Prompt ->
Identify each line below containing the string "MODE" and copy it.

Task input ->

= = = = =

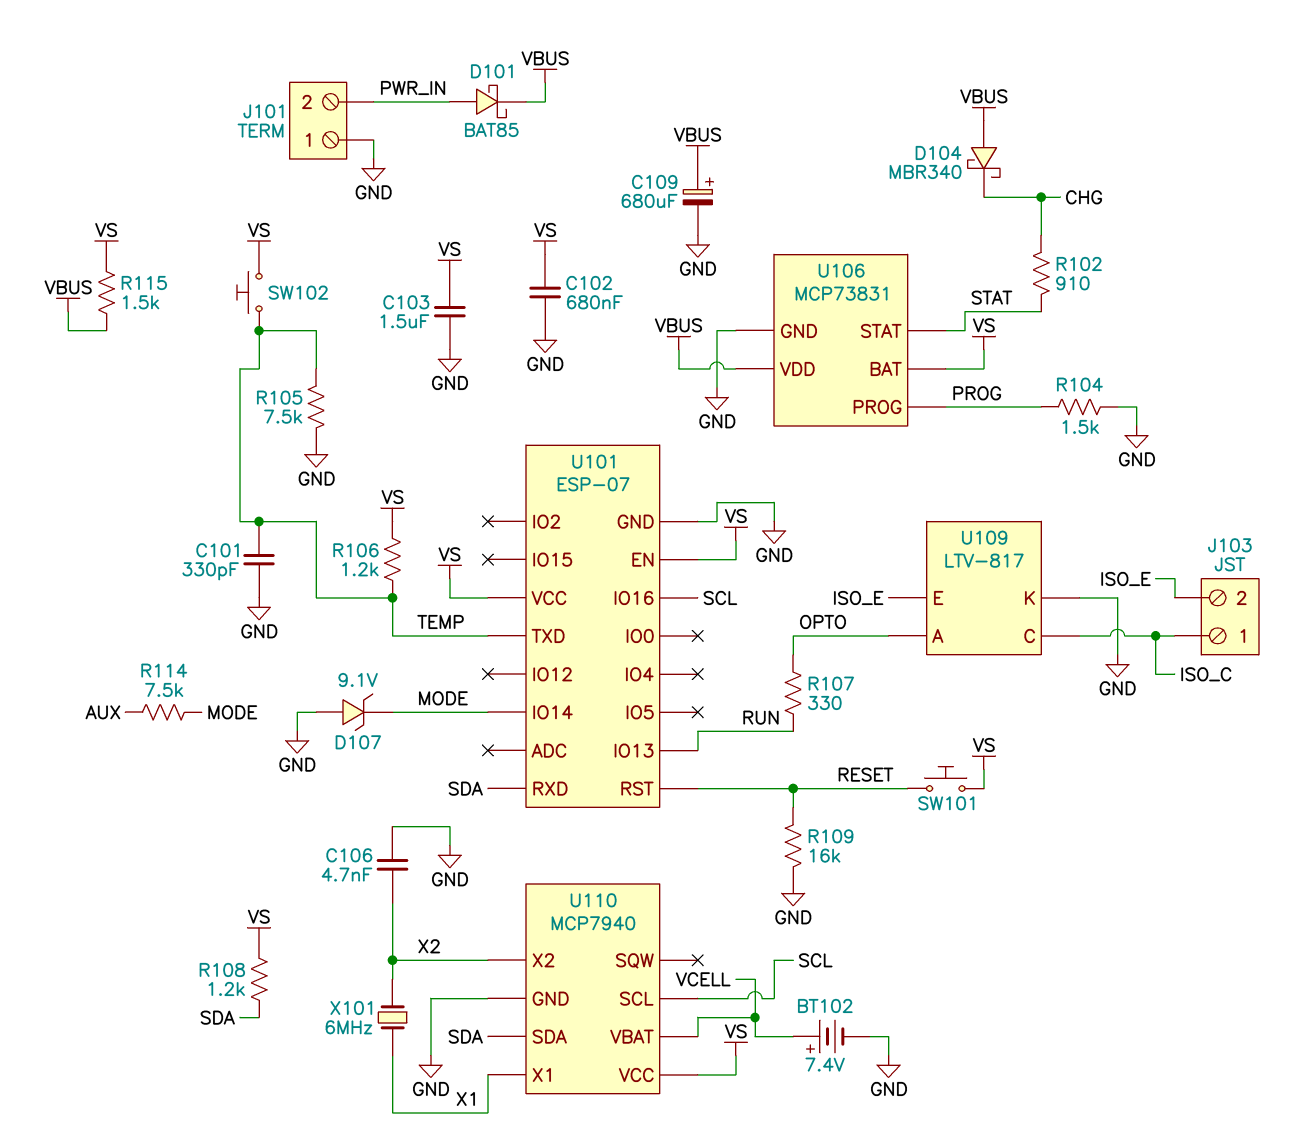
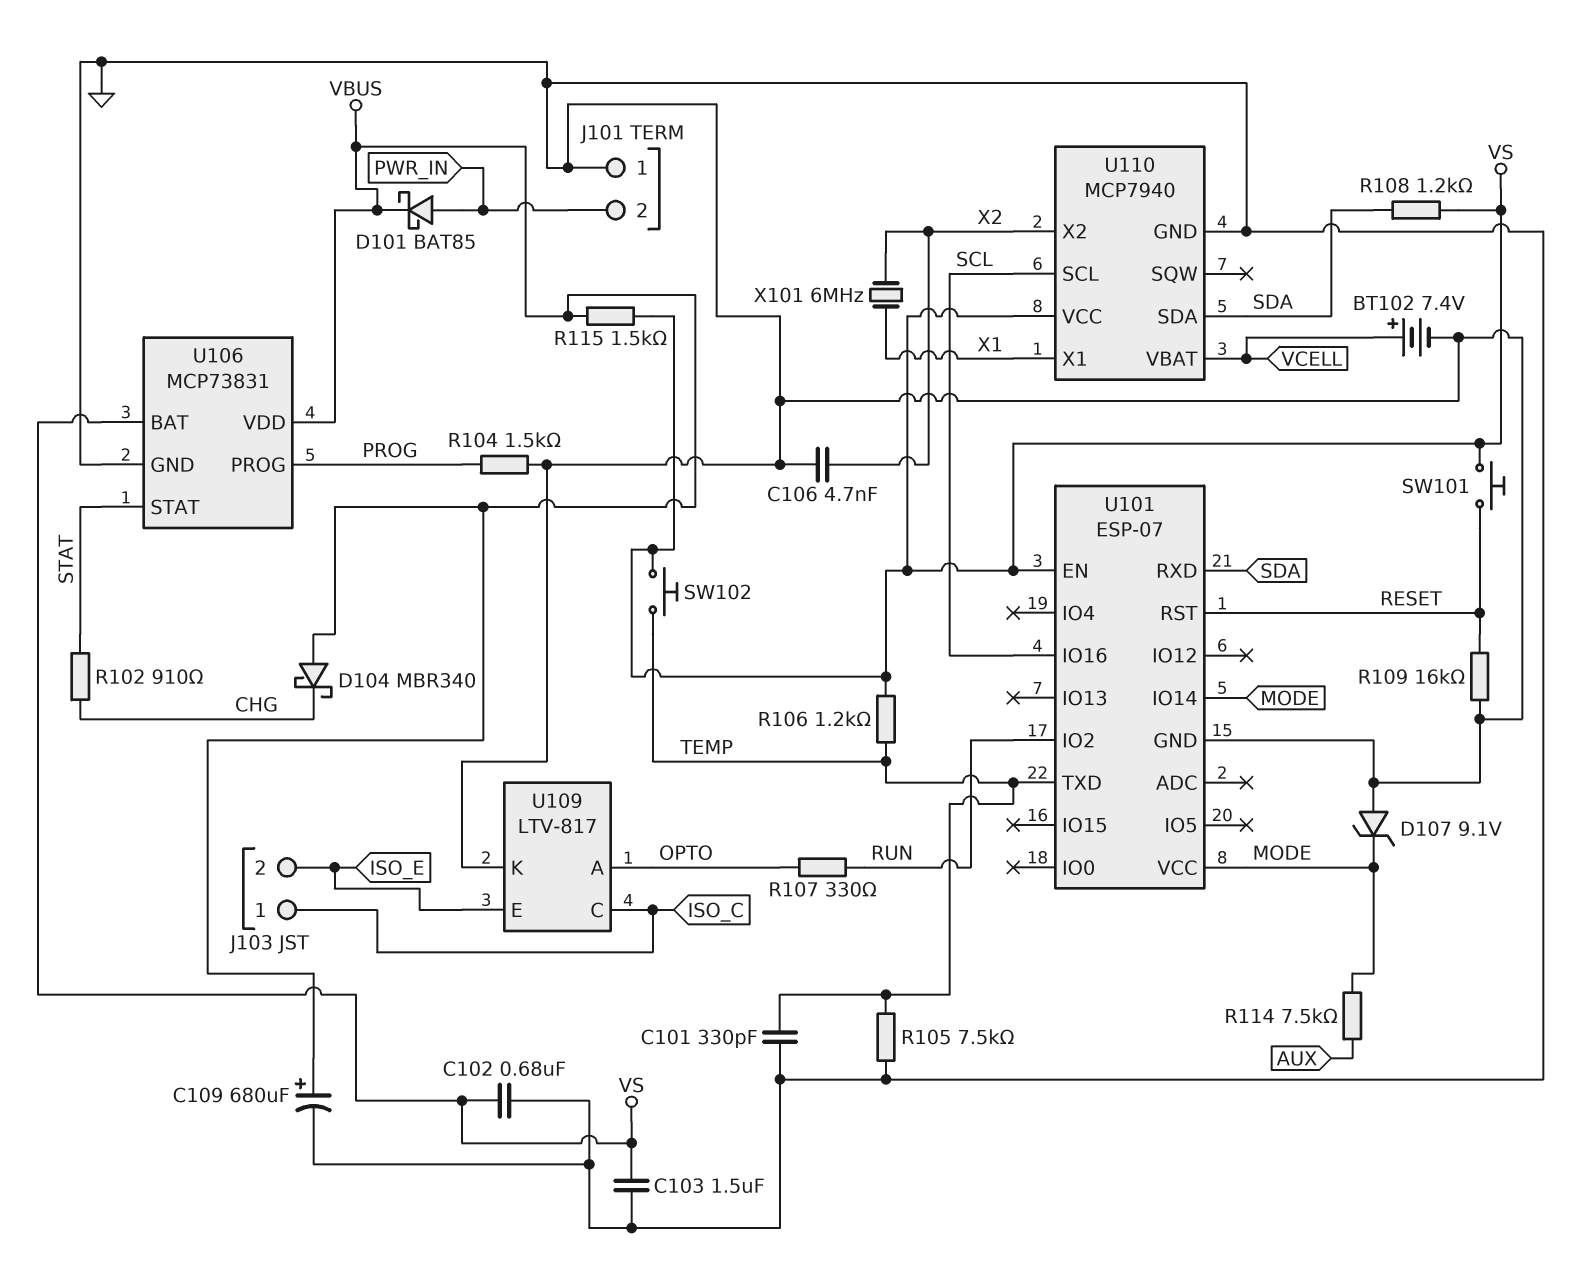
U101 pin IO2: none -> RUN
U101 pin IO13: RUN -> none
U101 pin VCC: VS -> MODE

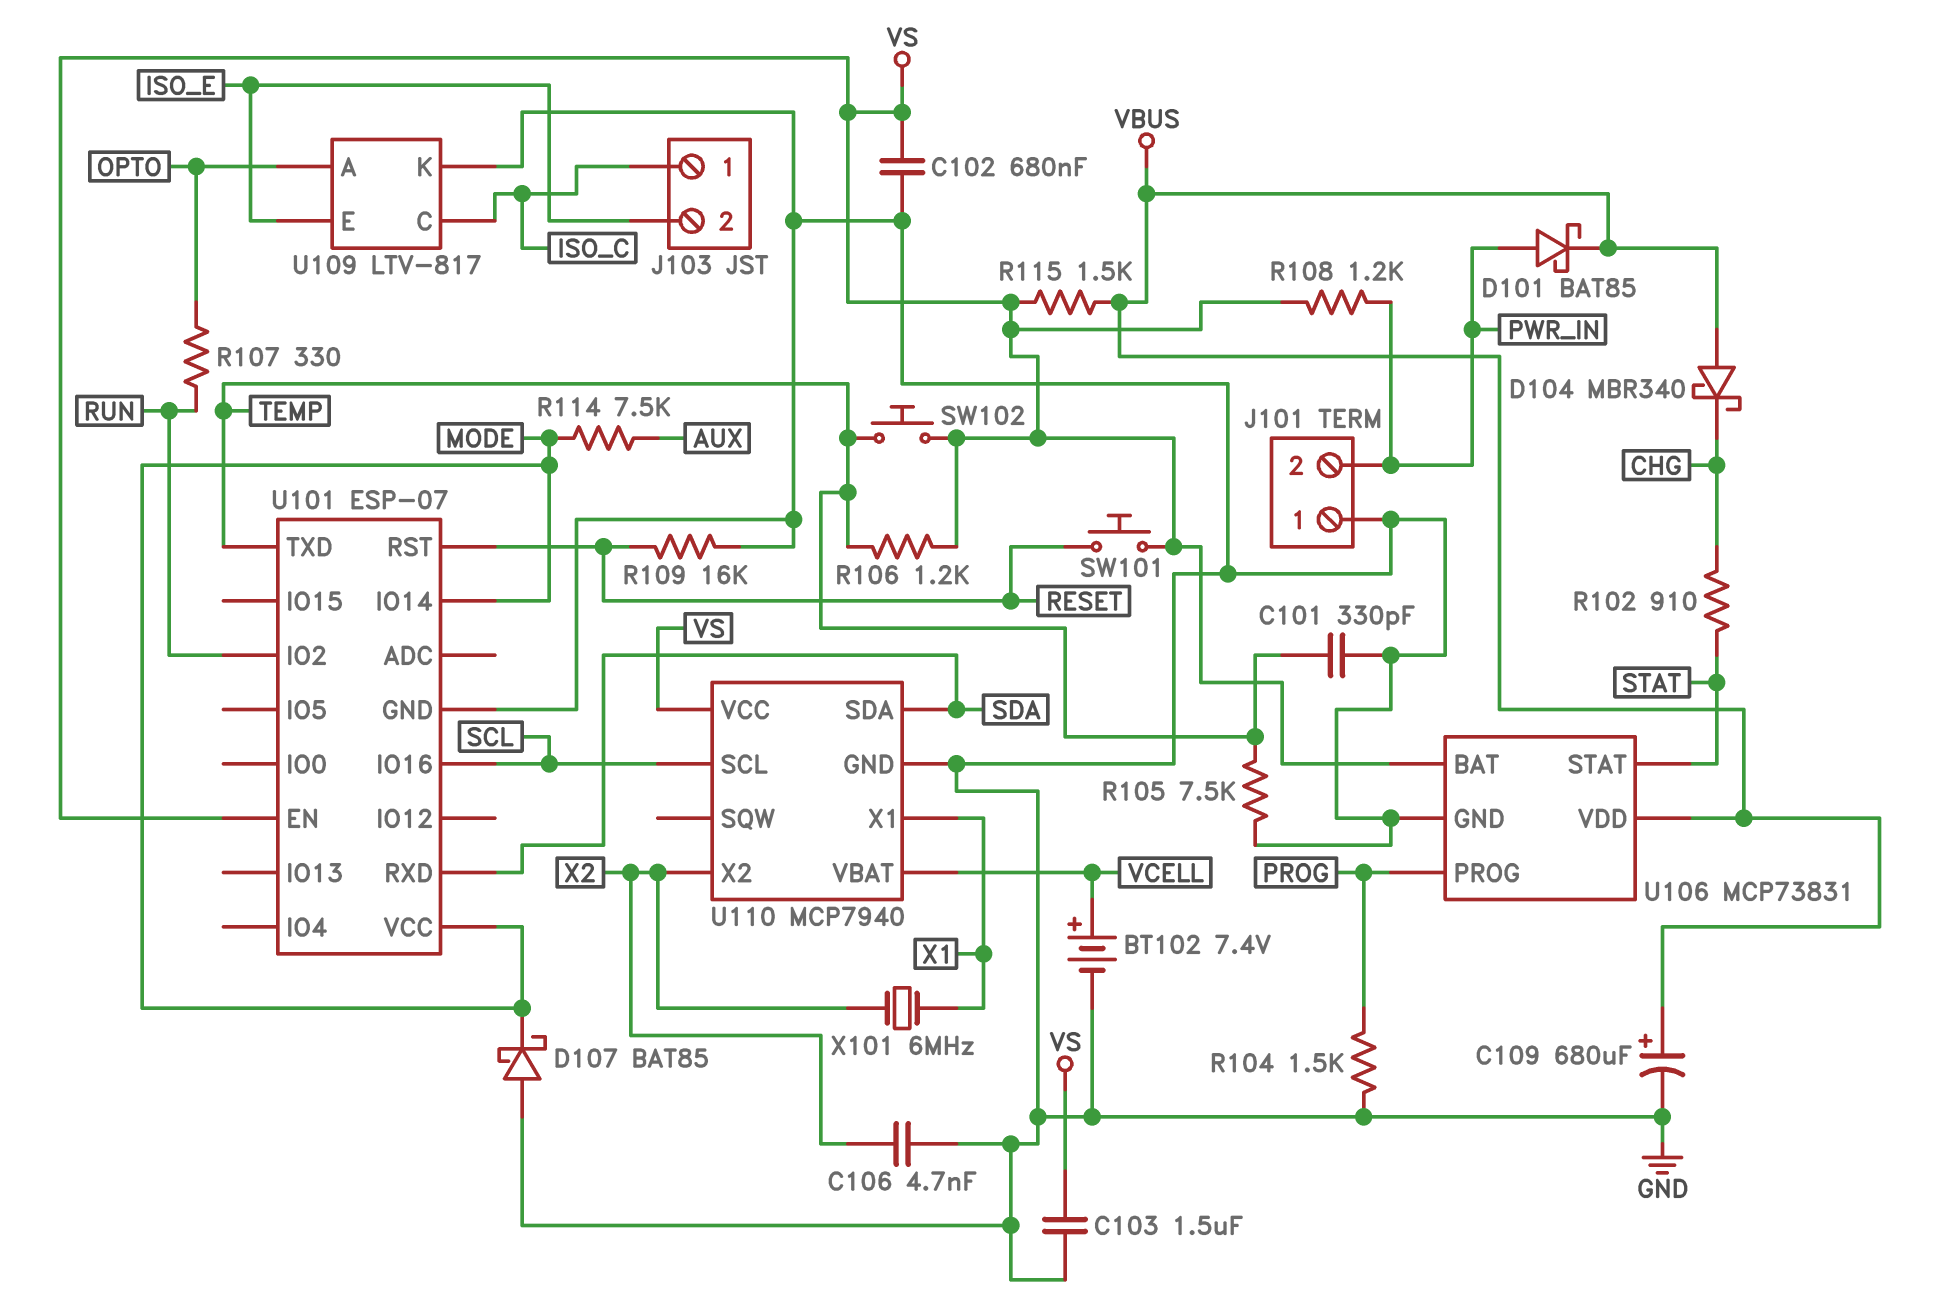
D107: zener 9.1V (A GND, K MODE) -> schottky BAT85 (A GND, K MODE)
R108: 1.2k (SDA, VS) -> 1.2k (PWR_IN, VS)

= = = = =

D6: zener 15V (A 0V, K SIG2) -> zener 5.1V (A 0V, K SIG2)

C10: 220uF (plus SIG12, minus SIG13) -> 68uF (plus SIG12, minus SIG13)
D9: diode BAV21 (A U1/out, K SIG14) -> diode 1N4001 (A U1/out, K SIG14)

= = = = =

Solution for this task ->
U101 pin VCC: VS -> MODE
D107: zener 9.1V (A GND, K MODE) -> schottky BAT85 (A GND, K MODE)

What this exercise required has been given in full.